EXERCISE: Lines from the one containing "yellow apple: [98,285,163,346]" through the final line of the data, restated word for word and free of pictures, make up the whole answer.

Per-category count data:
···
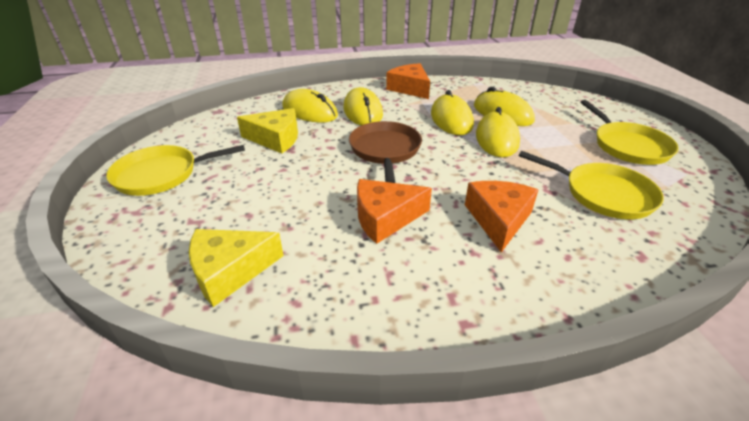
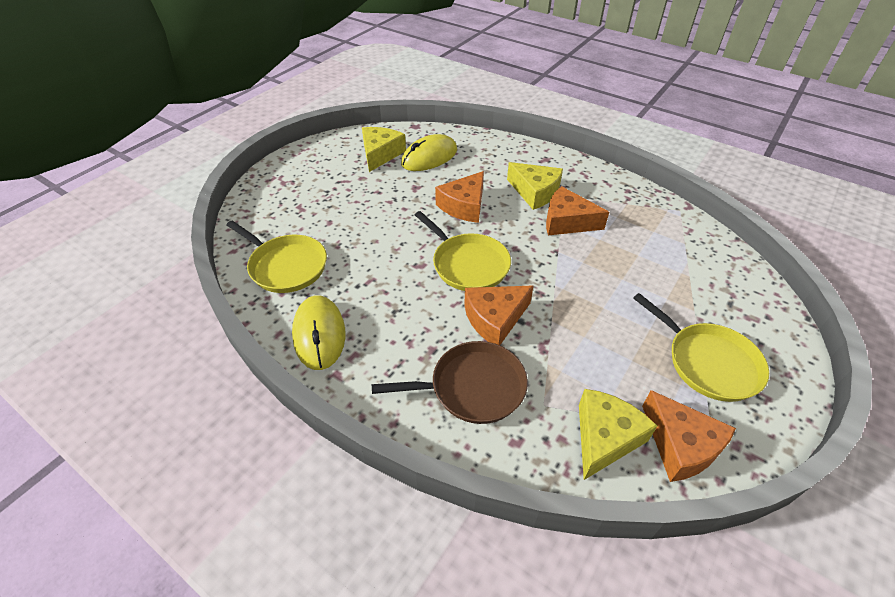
orange cheese: [357,179,432,244] [386,63,430,99] [465,181,538,252] = 3 -> [435,171,484,223] [464,286,534,345] [546,186,609,235] [642,390,736,482] = 4
yellow cheese: [189,229,284,307] [237,108,298,153] = 2 -> [362,127,406,172] [507,162,563,210] [579,389,657,480] = 3
yellow mouse: [282,89,338,122] [343,87,383,125] [431,90,474,135] [474,87,535,126] [476,107,520,157] = 5 -> [292,295,345,370] [401,134,457,171] = 2

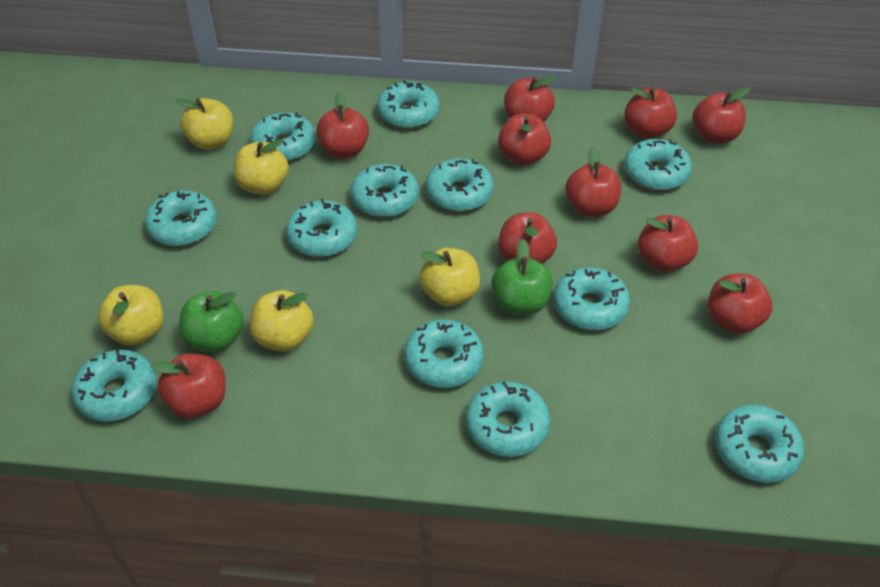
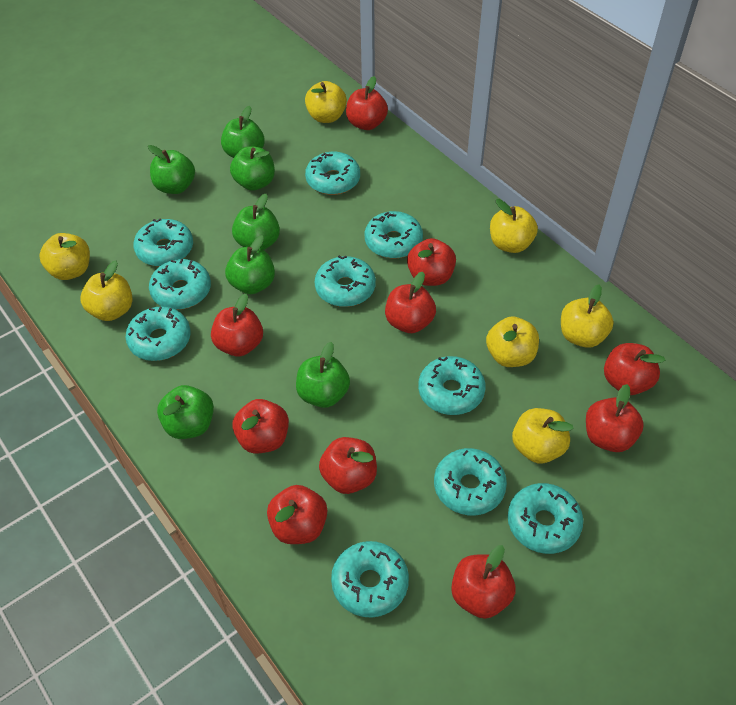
green apple: [179,291,244,352] [491,239,553,315] = 2 -> [148,145,195,194] [157,385,214,439] [221,106,264,158] [225,235,275,294] [230,146,275,191] [232,194,280,250] [296,342,350,408] = 7
turquoise donut: [71,349,157,422] [144,190,217,246] [250,112,316,162] [286,199,358,257] [350,164,419,217] [377,80,440,129] [404,319,484,388] [426,158,494,212] [466,381,550,457] [553,267,630,330] [624,139,692,191] [715,405,804,483] = 12 -> [125,307,191,361] [133,218,193,266] [149,259,211,310] [305,152,360,195] [315,255,376,307] [331,541,409,617] [364,211,423,259] [418,356,486,415] [434,448,507,515] [508,483,583,554] = 10
yellow apple: [98,285,163,346] [175,98,233,150] [234,139,289,195] [250,290,314,352] [419,248,480,307] = 5 -> [39,233,90,280] [81,261,133,321] [305,81,347,123] [486,316,539,367] [490,199,538,253] [512,408,574,463] [561,284,614,348] = 7

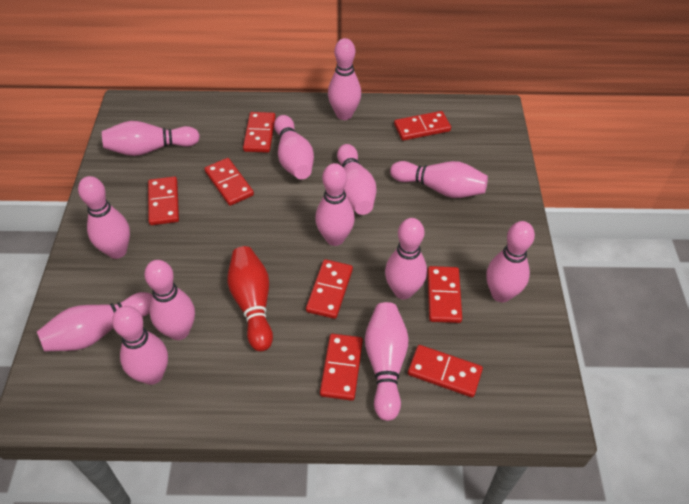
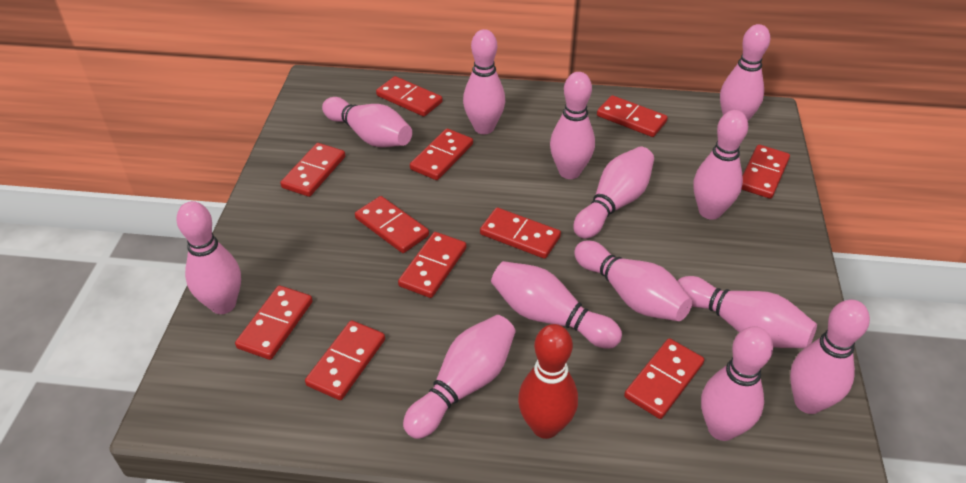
red domino: [148,176,179,225] [204,158,254,206] [243,112,276,153] [306,259,353,319] [320,334,363,401] [394,111,451,141] [408,345,483,398] [428,266,462,323] = 8 -> [235,285,313,360] [280,143,345,197] [305,320,385,400] [355,196,429,253] [376,76,442,117] [398,232,466,298] [410,129,473,180] [480,207,561,259] [597,95,668,137] [624,338,704,419] [741,145,790,199] = 11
···
RESPONSE AREA:
yellow apple: [98,285,163,346] [175,98,233,150] [234,139,289,195] [250,290,314,352] [419,248,480,307] = 5 -> [39,233,90,280] [81,261,133,321] [305,81,347,123] [486,316,539,367] [490,199,538,253] [512,408,574,463] [561,284,614,348] = 7

red domino: [148,176,179,225] [204,158,254,206] [243,112,276,153] [306,259,353,319] [320,334,363,401] [394,111,451,141] [408,345,483,398] [428,266,462,323] = 8 -> [235,285,313,360] [280,143,345,197] [305,320,385,400] [355,196,429,253] [376,76,442,117] [398,232,466,298] [410,129,473,180] [480,207,561,259] [597,95,668,137] [624,338,704,419] [741,145,790,199] = 11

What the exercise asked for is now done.